Problem to solve | Which lines in the records below contain the string "alto", with case counting? Return each of those lines in full.

Record excerpts |
============
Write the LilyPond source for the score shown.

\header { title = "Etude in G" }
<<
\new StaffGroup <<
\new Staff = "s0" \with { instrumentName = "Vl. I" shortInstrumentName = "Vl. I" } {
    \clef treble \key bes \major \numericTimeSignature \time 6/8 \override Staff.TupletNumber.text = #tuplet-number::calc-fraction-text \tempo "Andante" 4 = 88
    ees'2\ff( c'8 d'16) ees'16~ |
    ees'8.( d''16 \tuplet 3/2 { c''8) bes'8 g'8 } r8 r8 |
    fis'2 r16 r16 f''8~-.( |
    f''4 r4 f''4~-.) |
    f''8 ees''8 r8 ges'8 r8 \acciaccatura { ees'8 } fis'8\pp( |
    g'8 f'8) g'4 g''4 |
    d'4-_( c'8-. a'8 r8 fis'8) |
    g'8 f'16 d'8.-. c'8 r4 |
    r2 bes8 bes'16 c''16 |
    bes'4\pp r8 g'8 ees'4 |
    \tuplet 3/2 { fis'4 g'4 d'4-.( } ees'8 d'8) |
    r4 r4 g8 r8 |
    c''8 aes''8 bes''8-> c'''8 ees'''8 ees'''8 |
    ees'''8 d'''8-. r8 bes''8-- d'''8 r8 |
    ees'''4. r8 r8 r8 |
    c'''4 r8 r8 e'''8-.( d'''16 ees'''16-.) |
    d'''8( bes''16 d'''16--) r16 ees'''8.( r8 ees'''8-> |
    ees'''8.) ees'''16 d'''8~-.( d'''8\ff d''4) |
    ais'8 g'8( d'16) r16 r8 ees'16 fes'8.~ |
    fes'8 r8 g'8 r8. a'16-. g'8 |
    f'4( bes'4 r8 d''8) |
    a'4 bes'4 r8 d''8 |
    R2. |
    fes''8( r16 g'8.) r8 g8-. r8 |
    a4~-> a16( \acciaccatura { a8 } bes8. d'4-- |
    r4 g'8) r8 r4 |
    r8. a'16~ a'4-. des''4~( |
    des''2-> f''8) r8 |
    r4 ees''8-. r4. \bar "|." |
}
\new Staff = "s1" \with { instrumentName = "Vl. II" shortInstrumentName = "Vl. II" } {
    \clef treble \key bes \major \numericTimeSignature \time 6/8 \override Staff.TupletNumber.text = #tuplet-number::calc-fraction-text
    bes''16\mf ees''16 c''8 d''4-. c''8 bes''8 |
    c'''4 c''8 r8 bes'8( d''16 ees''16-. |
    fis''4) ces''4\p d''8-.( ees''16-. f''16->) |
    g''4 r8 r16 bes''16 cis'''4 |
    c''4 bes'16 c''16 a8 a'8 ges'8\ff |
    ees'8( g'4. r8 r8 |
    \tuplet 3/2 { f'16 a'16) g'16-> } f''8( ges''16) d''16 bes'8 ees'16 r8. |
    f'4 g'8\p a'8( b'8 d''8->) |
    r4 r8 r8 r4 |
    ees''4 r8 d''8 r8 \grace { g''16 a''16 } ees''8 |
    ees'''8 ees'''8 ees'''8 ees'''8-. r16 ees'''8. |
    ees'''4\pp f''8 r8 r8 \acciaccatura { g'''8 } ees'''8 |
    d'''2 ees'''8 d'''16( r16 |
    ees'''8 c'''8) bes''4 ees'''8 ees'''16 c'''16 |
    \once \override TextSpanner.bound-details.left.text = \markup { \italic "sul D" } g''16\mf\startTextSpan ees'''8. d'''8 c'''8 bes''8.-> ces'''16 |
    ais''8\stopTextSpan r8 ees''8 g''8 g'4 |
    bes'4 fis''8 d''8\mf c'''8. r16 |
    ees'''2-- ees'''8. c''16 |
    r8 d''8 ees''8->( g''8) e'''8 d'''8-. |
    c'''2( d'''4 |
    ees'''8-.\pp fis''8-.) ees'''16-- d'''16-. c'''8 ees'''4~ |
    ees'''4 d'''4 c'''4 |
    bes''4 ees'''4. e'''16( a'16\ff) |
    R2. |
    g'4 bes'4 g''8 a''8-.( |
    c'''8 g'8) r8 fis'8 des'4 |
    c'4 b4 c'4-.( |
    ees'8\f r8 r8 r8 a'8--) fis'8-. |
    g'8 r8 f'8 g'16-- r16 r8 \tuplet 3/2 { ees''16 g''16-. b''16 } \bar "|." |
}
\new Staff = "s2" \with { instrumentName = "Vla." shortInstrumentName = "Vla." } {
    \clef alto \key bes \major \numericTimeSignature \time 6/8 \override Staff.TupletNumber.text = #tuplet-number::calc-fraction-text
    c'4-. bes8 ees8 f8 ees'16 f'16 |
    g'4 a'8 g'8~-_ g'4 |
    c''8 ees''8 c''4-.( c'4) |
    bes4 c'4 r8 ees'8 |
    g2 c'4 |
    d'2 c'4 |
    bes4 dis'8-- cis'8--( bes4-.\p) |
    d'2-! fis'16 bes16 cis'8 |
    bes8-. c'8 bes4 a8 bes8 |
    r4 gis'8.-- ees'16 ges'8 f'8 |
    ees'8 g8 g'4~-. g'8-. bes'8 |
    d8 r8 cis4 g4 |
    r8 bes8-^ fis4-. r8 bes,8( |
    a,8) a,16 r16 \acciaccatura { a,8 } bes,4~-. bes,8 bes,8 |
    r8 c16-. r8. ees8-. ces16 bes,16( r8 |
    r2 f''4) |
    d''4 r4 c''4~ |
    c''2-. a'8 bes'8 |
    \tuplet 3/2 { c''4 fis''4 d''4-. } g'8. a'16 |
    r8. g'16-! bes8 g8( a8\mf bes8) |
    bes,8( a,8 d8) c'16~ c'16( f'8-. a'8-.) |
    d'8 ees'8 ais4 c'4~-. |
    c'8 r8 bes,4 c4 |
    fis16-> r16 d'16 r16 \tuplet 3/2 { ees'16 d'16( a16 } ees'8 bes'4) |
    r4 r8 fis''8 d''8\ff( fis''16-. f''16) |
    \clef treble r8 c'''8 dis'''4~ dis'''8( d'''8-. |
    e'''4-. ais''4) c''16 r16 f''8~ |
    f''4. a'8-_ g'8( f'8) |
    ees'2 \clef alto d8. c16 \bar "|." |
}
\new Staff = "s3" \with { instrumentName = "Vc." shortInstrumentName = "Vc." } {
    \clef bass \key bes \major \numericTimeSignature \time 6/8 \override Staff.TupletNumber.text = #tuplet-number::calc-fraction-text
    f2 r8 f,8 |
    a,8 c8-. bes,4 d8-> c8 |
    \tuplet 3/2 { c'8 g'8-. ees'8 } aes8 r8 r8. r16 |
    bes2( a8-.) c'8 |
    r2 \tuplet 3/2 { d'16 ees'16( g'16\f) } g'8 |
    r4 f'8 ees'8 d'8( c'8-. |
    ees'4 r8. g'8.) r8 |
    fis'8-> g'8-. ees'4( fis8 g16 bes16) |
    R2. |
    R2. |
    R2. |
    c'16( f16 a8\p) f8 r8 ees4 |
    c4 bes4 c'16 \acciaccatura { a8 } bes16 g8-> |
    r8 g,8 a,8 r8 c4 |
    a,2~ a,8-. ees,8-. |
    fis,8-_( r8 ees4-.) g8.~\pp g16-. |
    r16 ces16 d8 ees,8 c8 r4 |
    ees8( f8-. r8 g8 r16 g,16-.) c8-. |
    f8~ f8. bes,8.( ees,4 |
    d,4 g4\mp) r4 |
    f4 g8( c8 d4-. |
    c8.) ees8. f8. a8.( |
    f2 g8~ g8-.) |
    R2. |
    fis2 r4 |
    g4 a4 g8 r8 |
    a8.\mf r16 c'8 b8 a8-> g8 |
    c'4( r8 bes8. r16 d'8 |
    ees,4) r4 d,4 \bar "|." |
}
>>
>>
============
The solution |
    \clef alto \key bes \major \numericTimeSignature \time 6/8 \override Staff.TupletNumber.text = #tuplet-number::calc-fraction-text
    ees'2 \clef alto d8. c16 \bar "|." |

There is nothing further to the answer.